# WORK INSTRUCTIONS:
Format each line of the material below as one string in a JSON list, skipping blank lines. Leave the pictures out of the answer.

# EXERCISE DATA:
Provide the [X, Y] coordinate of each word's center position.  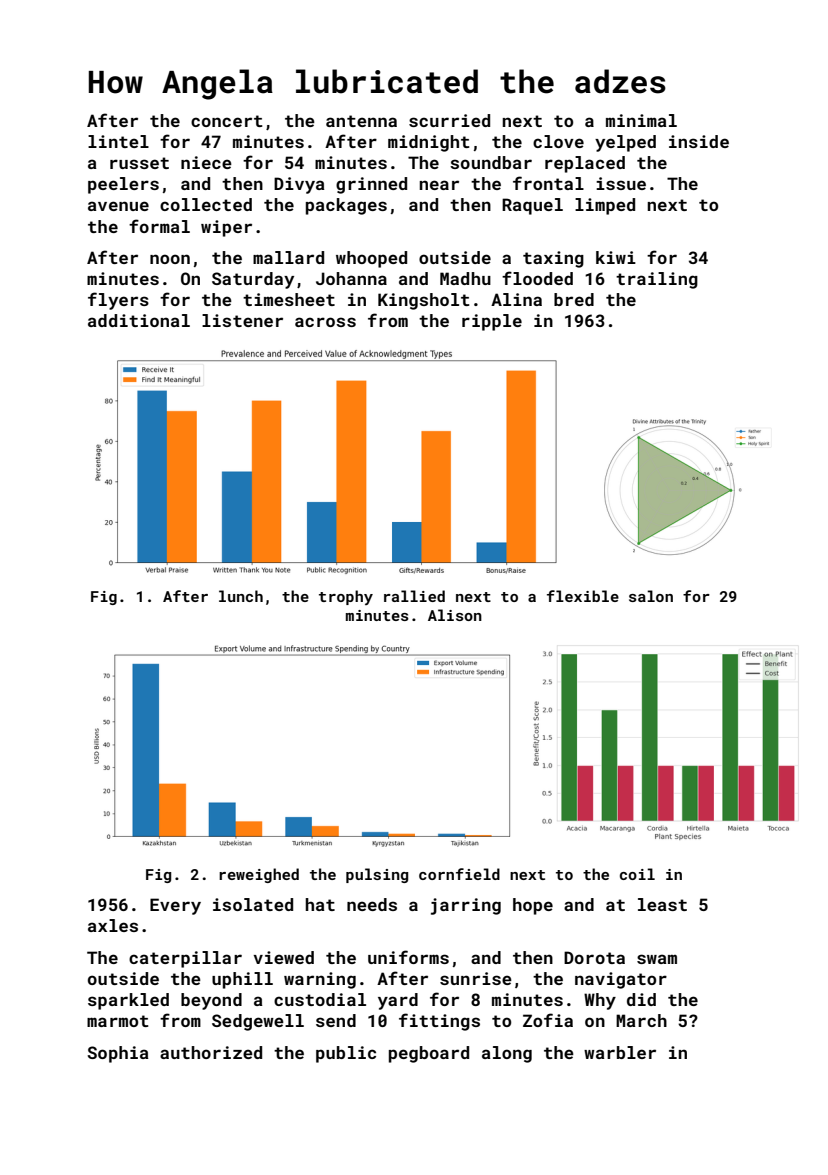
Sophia [118, 1054]
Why [600, 1001]
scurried [449, 120]
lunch [241, 596]
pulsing [377, 875]
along [507, 1054]
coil [637, 874]
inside [699, 141]
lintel [118, 141]
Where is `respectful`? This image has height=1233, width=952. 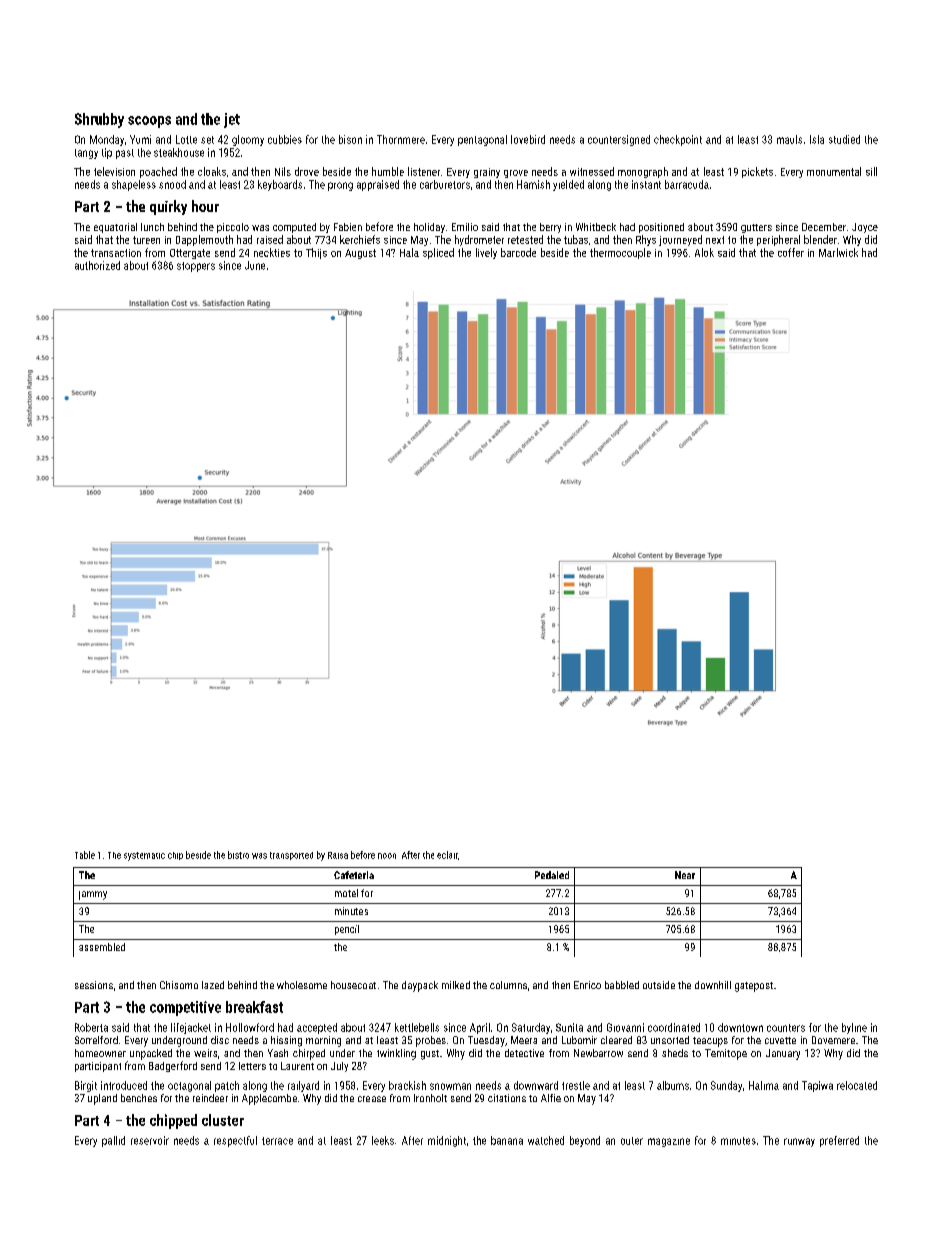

# TASK ANSWER:
[
  "Provide the [X, Y] coordinate of each word's center position.  ",
  "Sophia [118, 1054]",
  "Why [600, 1001]",
  "scurried [449, 120]",
  "lunch [241, 596]",
  "pulsing [377, 875]",
  "along [507, 1054]",
  "coil [637, 874]",
  "inside [699, 141]",
  "lintel [118, 141]",
  "Where is `respectful`? This image has height=1233, width=952. "
]